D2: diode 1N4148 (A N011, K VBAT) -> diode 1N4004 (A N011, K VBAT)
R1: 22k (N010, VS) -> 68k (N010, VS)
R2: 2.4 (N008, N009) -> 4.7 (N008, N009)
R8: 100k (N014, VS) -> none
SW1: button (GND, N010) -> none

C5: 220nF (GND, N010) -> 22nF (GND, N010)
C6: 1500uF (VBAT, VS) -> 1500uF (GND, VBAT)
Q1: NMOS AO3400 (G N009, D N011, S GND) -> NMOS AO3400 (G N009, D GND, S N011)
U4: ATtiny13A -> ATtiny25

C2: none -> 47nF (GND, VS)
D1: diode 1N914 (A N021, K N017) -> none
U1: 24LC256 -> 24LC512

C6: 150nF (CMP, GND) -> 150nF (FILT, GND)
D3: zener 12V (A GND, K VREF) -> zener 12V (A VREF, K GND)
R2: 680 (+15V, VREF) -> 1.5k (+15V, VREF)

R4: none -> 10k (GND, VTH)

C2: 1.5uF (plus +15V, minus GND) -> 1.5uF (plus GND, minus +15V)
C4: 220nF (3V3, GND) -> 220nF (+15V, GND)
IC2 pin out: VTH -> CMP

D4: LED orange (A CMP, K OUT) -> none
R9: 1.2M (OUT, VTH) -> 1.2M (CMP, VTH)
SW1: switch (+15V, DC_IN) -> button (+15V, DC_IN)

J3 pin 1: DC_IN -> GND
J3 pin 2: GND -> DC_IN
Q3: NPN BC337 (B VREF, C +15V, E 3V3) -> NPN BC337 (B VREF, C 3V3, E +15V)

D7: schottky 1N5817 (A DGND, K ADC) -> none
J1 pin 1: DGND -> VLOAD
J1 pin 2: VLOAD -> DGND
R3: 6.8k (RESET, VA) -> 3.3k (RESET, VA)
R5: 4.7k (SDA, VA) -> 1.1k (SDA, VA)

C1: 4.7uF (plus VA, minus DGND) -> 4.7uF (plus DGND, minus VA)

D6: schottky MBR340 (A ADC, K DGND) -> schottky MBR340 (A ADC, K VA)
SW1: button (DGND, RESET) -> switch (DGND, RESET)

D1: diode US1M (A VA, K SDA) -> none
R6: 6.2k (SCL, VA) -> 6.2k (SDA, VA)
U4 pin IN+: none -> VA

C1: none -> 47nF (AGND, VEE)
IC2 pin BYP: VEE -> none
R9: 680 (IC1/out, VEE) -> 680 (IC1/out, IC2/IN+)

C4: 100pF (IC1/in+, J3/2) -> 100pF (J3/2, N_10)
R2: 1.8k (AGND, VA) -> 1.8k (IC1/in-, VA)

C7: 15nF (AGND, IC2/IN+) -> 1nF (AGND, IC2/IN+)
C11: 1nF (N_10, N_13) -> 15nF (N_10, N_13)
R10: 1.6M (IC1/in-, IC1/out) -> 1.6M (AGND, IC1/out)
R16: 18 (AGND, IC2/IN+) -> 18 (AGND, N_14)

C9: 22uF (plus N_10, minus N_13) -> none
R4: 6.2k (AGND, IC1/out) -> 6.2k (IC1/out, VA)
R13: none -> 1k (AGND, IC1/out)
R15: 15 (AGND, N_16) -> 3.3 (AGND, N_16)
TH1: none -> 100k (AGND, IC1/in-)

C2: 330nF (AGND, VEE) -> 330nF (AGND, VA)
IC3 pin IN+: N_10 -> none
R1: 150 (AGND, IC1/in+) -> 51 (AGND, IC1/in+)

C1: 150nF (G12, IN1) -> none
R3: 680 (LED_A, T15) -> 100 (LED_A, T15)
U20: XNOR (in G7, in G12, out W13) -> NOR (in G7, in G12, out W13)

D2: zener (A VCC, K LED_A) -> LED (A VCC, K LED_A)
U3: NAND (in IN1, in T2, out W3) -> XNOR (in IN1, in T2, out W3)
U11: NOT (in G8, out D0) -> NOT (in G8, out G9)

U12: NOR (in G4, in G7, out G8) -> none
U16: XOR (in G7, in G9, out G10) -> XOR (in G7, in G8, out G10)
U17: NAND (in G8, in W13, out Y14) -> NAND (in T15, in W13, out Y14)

→ **Task item**
Reproduce the data in full, exactly.

→ **Solution**
D2: diode 1N4148 (A N011, K VBAT) -> diode 1N4004 (A N011, K VBAT)
R1: 22k (N010, VS) -> 68k (N010, VS)
R2: 2.4 (N008, N009) -> 4.7 (N008, N009)
R8: 100k (N014, VS) -> none
SW1: button (GND, N010) -> none

C5: 220nF (GND, N010) -> 22nF (GND, N010)
C6: 1500uF (VBAT, VS) -> 1500uF (GND, VBAT)
Q1: NMOS AO3400 (G N009, D N011, S GND) -> NMOS AO3400 (G N009, D GND, S N011)
U4: ATtiny13A -> ATtiny25

C2: none -> 47nF (GND, VS)
D1: diode 1N914 (A N021, K N017) -> none
U1: 24LC256 -> 24LC512

C6: 150nF (CMP, GND) -> 150nF (FILT, GND)
D3: zener 12V (A GND, K VREF) -> zener 12V (A VREF, K GND)
R2: 680 (+15V, VREF) -> 1.5k (+15V, VREF)

R4: none -> 10k (GND, VTH)

C2: 1.5uF (plus +15V, minus GND) -> 1.5uF (plus GND, minus +15V)
C4: 220nF (3V3, GND) -> 220nF (+15V, GND)
IC2 pin out: VTH -> CMP

D4: LED orange (A CMP, K OUT) -> none
R9: 1.2M (OUT, VTH) -> 1.2M (CMP, VTH)
SW1: switch (+15V, DC_IN) -> button (+15V, DC_IN)

J3 pin 1: DC_IN -> GND
J3 pin 2: GND -> DC_IN
Q3: NPN BC337 (B VREF, C +15V, E 3V3) -> NPN BC337 (B VREF, C 3V3, E +15V)

D7: schottky 1N5817 (A DGND, K ADC) -> none
J1 pin 1: DGND -> VLOAD
J1 pin 2: VLOAD -> DGND
R3: 6.8k (RESET, VA) -> 3.3k (RESET, VA)
R5: 4.7k (SDA, VA) -> 1.1k (SDA, VA)

C1: 4.7uF (plus VA, minus DGND) -> 4.7uF (plus DGND, minus VA)

D6: schottky MBR340 (A ADC, K DGND) -> schottky MBR340 (A ADC, K VA)
SW1: button (DGND, RESET) -> switch (DGND, RESET)

D1: diode US1M (A VA, K SDA) -> none
R6: 6.2k (SCL, VA) -> 6.2k (SDA, VA)
U4 pin IN+: none -> VA

C1: none -> 47nF (AGND, VEE)
IC2 pin BYP: VEE -> none
R9: 680 (IC1/out, VEE) -> 680 (IC1/out, IC2/IN+)

C4: 100pF (IC1/in+, J3/2) -> 100pF (J3/2, N_10)
R2: 1.8k (AGND, VA) -> 1.8k (IC1/in-, VA)

C7: 15nF (AGND, IC2/IN+) -> 1nF (AGND, IC2/IN+)
C11: 1nF (N_10, N_13) -> 15nF (N_10, N_13)
R10: 1.6M (IC1/in-, IC1/out) -> 1.6M (AGND, IC1/out)
R16: 18 (AGND, IC2/IN+) -> 18 (AGND, N_14)

C9: 22uF (plus N_10, minus N_13) -> none
R4: 6.2k (AGND, IC1/out) -> 6.2k (IC1/out, VA)
R13: none -> 1k (AGND, IC1/out)
R15: 15 (AGND, N_16) -> 3.3 (AGND, N_16)
TH1: none -> 100k (AGND, IC1/in-)

C2: 330nF (AGND, VEE) -> 330nF (AGND, VA)
IC3 pin IN+: N_10 -> none
R1: 150 (AGND, IC1/in+) -> 51 (AGND, IC1/in+)

C1: 150nF (G12, IN1) -> none
R3: 680 (LED_A, T15) -> 100 (LED_A, T15)
U20: XNOR (in G7, in G12, out W13) -> NOR (in G7, in G12, out W13)

D2: zener (A VCC, K LED_A) -> LED (A VCC, K LED_A)
U3: NAND (in IN1, in T2, out W3) -> XNOR (in IN1, in T2, out W3)
U11: NOT (in G8, out D0) -> NOT (in G8, out G9)

U12: NOR (in G4, in G7, out G8) -> none
U16: XOR (in G7, in G9, out G10) -> XOR (in G7, in G8, out G10)
U17: NAND (in G8, in W13, out Y14) -> NAND (in T15, in W13, out Y14)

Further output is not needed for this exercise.